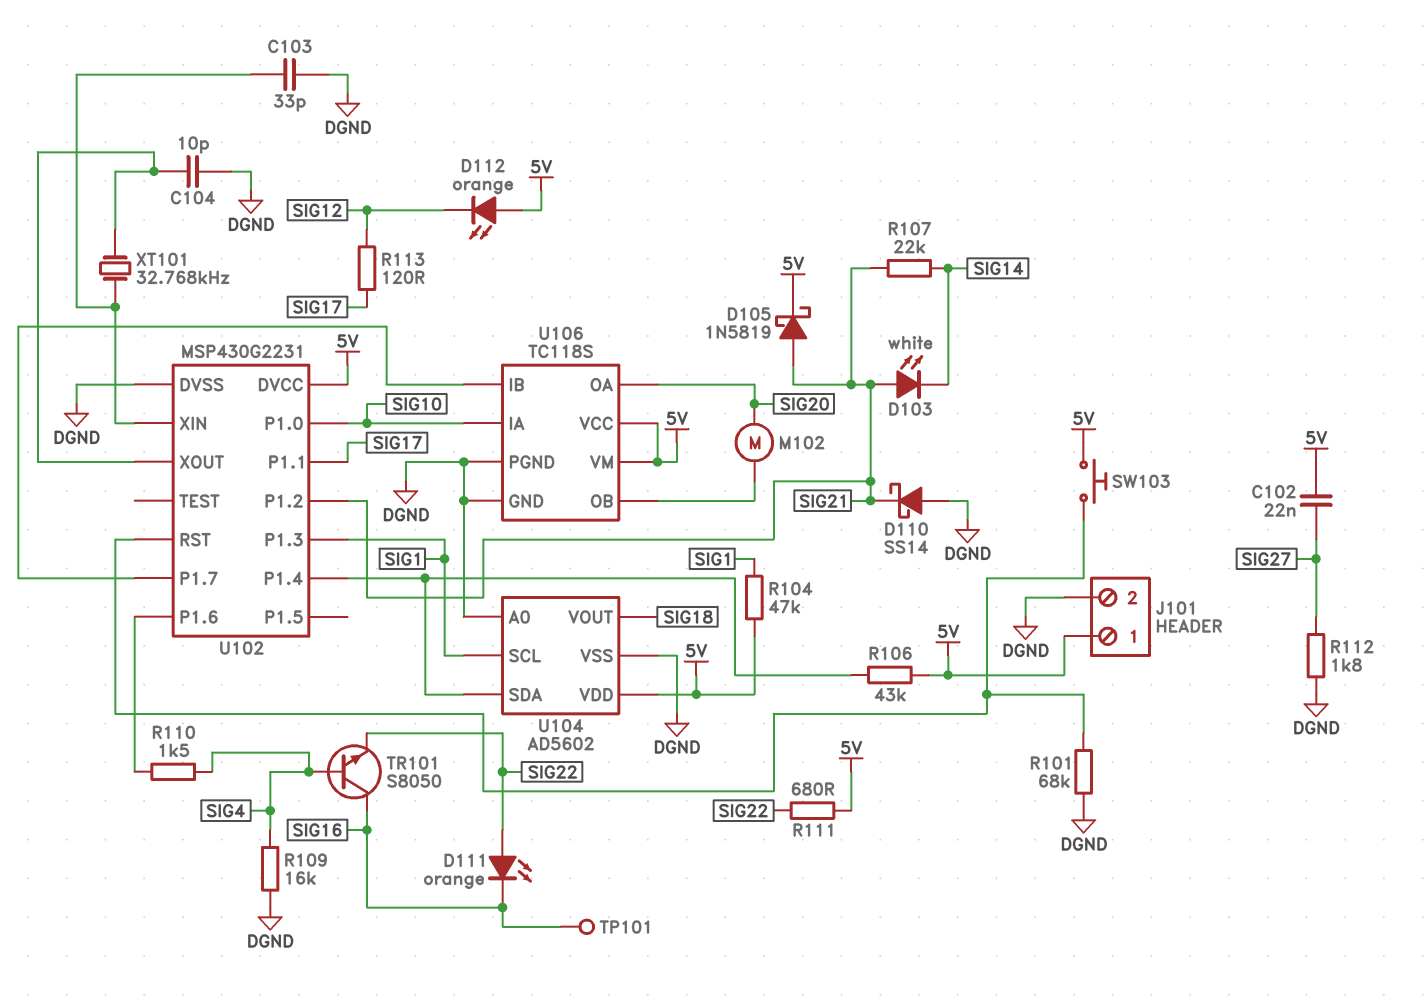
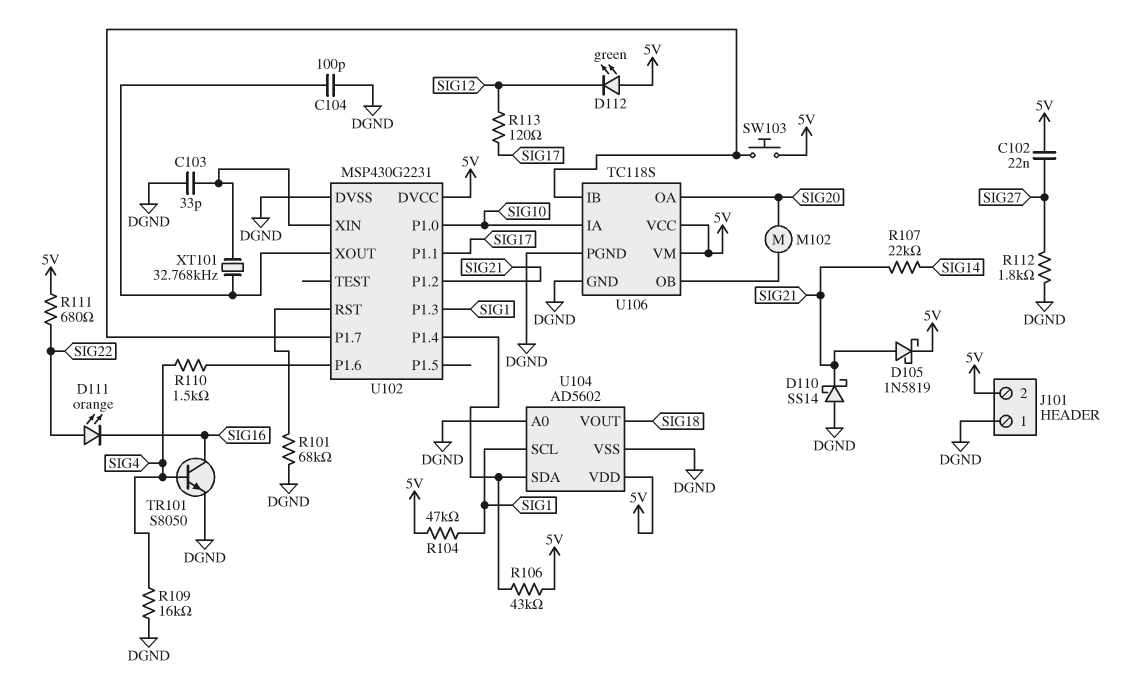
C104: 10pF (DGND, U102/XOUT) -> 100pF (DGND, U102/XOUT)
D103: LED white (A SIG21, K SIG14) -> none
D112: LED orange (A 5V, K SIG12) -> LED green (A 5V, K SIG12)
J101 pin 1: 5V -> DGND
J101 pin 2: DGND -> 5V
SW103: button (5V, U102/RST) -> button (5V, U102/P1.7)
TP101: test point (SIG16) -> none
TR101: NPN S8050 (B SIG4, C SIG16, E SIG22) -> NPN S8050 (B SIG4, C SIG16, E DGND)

ABOUT THIS TASK —
Reproduce, with no other lines, the one containing "D103: LED white (A SIG21, K SIG14) -> none" and all lines after it through the end of the data above.

WRITTEN SOLUTION —
D103: LED white (A SIG21, K SIG14) -> none
D112: LED orange (A 5V, K SIG12) -> LED green (A 5V, K SIG12)
J101 pin 1: 5V -> DGND
J101 pin 2: DGND -> 5V
SW103: button (5V, U102/RST) -> button (5V, U102/P1.7)
TP101: test point (SIG16) -> none
TR101: NPN S8050 (B SIG4, C SIG16, E SIG22) -> NPN S8050 (B SIG4, C SIG16, E DGND)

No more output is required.